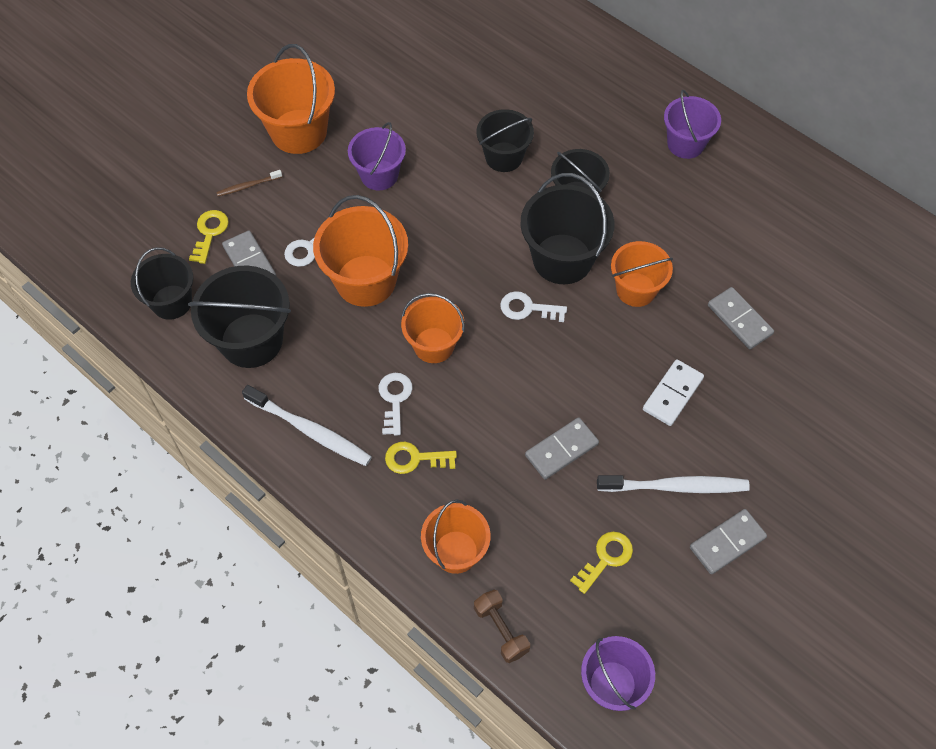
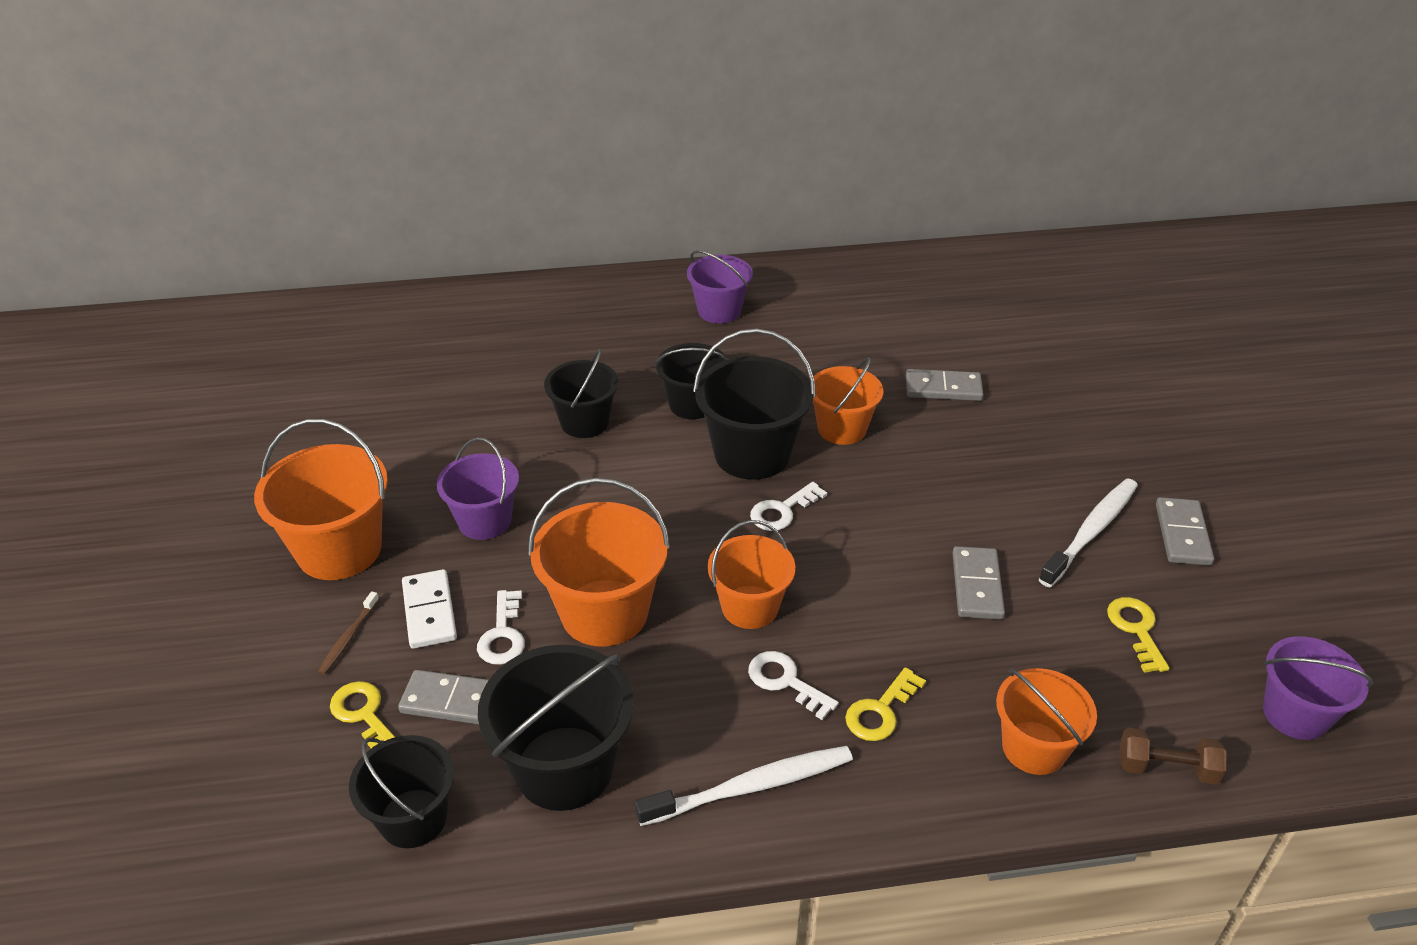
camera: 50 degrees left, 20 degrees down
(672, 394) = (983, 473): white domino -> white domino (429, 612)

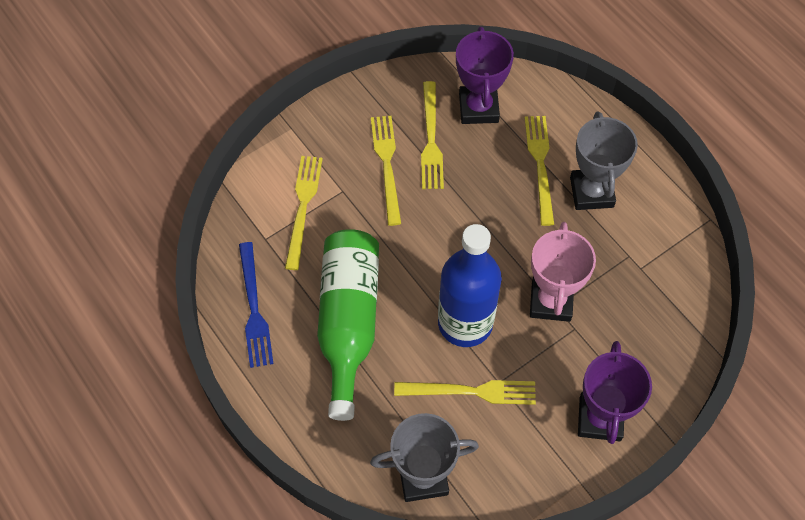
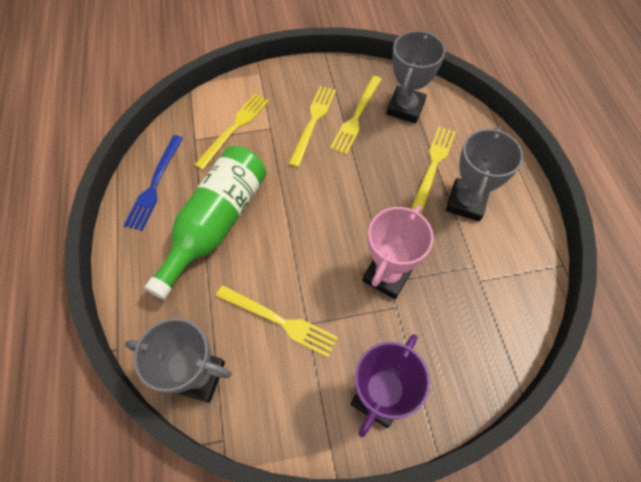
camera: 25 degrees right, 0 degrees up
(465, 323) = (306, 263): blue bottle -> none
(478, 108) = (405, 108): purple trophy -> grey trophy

* * *

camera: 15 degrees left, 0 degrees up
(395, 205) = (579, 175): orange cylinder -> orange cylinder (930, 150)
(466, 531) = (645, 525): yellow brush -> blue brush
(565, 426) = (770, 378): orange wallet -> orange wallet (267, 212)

#### [What the task requires]
Give back, exactly and without pictures, the stretch of the records above from the line containing "camera: 50 degrees left, 20 degrees down" through the line containing "(478, 108) = (405, 108): purple", with both end lines included.

#### [Exercise output]
camera: 50 degrees left, 20 degrees down
(672, 394) = (983, 473): white domino -> white domino (429, 612)

camera: 25 degrees right, 0 degrees up
(465, 323) = (306, 263): blue bottle -> none
(478, 108) = (405, 108): purple trophy -> grey trophy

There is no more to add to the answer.